Object state change records -
○ ○ ○ ○ ○ ○ ○

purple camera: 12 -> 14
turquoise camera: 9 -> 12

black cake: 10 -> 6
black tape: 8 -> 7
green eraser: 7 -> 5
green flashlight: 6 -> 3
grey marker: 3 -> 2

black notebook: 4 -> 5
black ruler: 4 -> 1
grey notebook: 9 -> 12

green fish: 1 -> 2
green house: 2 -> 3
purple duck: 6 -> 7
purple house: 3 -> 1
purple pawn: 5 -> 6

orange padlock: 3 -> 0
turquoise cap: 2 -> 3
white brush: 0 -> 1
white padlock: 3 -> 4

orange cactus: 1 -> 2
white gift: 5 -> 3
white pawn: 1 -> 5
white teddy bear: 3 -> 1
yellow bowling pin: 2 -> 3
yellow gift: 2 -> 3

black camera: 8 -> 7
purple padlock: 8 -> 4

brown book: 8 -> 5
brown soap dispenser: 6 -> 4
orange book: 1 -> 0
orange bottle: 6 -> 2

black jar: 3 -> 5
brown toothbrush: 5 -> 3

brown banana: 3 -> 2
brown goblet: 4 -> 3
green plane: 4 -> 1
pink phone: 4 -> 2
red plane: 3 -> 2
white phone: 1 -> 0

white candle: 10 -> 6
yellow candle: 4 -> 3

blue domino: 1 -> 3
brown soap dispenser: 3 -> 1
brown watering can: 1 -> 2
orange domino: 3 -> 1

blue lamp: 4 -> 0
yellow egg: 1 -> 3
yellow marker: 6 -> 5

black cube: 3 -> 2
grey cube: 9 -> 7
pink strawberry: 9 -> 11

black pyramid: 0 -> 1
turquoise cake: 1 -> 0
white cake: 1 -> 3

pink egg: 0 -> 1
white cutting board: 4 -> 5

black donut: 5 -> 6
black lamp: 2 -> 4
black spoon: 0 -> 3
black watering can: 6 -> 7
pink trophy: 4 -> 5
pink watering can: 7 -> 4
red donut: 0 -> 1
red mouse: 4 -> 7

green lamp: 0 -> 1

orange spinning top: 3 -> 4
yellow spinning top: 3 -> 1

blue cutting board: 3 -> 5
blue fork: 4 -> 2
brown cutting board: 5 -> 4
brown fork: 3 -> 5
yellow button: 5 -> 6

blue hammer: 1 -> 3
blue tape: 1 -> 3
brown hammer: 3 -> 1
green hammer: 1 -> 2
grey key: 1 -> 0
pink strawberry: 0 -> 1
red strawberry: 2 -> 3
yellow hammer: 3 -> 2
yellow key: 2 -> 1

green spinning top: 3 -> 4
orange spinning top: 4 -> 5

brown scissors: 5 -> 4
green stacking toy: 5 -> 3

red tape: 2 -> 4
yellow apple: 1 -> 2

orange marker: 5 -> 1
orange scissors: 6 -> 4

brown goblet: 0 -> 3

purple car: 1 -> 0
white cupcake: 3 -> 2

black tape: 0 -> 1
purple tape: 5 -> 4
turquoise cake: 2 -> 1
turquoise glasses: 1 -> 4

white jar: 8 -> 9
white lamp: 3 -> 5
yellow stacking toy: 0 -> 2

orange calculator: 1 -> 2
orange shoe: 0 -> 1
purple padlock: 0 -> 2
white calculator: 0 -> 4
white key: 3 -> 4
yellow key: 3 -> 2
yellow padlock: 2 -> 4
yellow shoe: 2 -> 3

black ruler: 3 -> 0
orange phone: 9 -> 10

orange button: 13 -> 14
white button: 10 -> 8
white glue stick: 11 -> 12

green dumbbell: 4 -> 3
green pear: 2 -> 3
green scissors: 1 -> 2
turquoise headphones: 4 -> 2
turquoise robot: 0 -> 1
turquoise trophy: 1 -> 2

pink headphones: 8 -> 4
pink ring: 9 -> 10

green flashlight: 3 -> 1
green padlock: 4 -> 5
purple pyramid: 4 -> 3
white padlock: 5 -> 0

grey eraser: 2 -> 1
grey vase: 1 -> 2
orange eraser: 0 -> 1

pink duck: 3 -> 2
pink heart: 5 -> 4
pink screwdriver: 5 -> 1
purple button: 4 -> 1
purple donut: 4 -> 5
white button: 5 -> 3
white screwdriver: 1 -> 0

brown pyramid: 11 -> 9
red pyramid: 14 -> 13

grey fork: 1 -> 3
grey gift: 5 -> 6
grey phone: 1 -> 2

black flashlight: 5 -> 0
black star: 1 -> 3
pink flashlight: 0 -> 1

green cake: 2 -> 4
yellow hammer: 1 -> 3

○ ○ ○ ○ ○ ○ ○

REQUIRED WORK - Up to and including the last line above, starting with the line that contains "red strawberry: 2 -> 3", return each line exactly and nothing else.

TASK OUTPUT -
red strawberry: 2 -> 3
yellow hammer: 3 -> 2
yellow key: 2 -> 1

green spinning top: 3 -> 4
orange spinning top: 4 -> 5

brown scissors: 5 -> 4
green stacking toy: 5 -> 3

red tape: 2 -> 4
yellow apple: 1 -> 2

orange marker: 5 -> 1
orange scissors: 6 -> 4

brown goblet: 0 -> 3

purple car: 1 -> 0
white cupcake: 3 -> 2

black tape: 0 -> 1
purple tape: 5 -> 4
turquoise cake: 2 -> 1
turquoise glasses: 1 -> 4

white jar: 8 -> 9
white lamp: 3 -> 5
yellow stacking toy: 0 -> 2

orange calculator: 1 -> 2
orange shoe: 0 -> 1
purple padlock: 0 -> 2
white calculator: 0 -> 4
white key: 3 -> 4
yellow key: 3 -> 2
yellow padlock: 2 -> 4
yellow shoe: 2 -> 3

black ruler: 3 -> 0
orange phone: 9 -> 10

orange button: 13 -> 14
white button: 10 -> 8
white glue stick: 11 -> 12

green dumbbell: 4 -> 3
green pear: 2 -> 3
green scissors: 1 -> 2
turquoise headphones: 4 -> 2
turquoise robot: 0 -> 1
turquoise trophy: 1 -> 2

pink headphones: 8 -> 4
pink ring: 9 -> 10

green flashlight: 3 -> 1
green padlock: 4 -> 5
purple pyramid: 4 -> 3
white padlock: 5 -> 0

grey eraser: 2 -> 1
grey vase: 1 -> 2
orange eraser: 0 -> 1

pink duck: 3 -> 2
pink heart: 5 -> 4
pink screwdriver: 5 -> 1
purple button: 4 -> 1
purple donut: 4 -> 5
white button: 5 -> 3
white screwdriver: 1 -> 0

brown pyramid: 11 -> 9
red pyramid: 14 -> 13

grey fork: 1 -> 3
grey gift: 5 -> 6
grey phone: 1 -> 2

black flashlight: 5 -> 0
black star: 1 -> 3
pink flashlight: 0 -> 1

green cake: 2 -> 4
yellow hammer: 1 -> 3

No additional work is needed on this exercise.